== Segment start ==

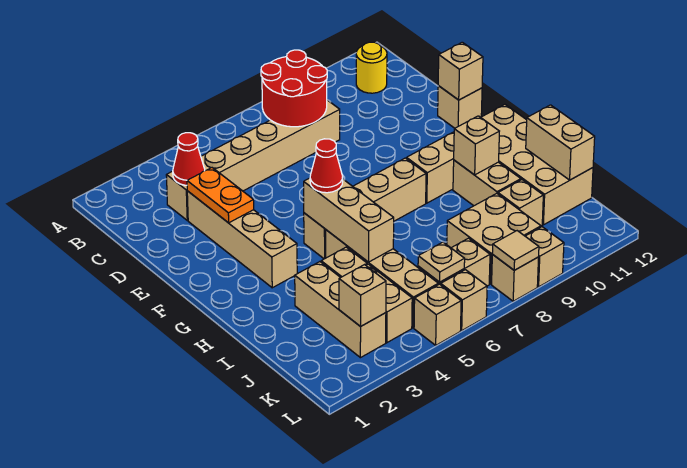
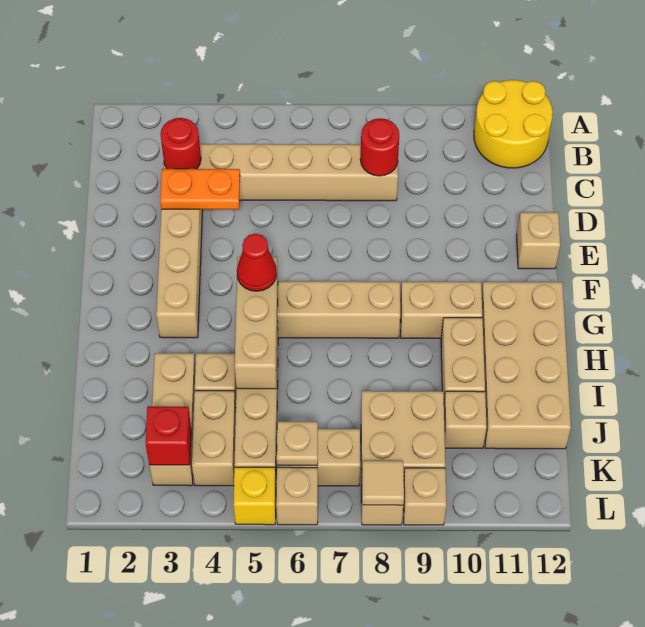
red 2x2 round brick [261,50,327,127] -> red 1x1 round brick [360,118,399,176]
yellow 1x1 round brick [356,42,387,93] -> yellow 2x2 round brick [474,80,553,168]
red 1x1 cone [173,133,205,185] -> red 1x1 round brick [160,118,201,169]
orange 1x2 plate [187,168,254,223] -> orange 1x2 plate turned to [160,169,240,209]
tan 1x1 brick [438,42,483,100] -> none
tan 1x1 brick [454,116,499,175] -> none
tan 1x2 brick [526,105,595,180] -> none
tan 1x1 brick [339,265,386,327] -> red 1x1 brick [146,406,191,465]
tan 1x1 brick [414,284,461,345] -> yellow 1x1 brick [233,467,276,525]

== Segment end ==

Go through the data line by line and work out how many lines contain "yellow". Give only that number.

2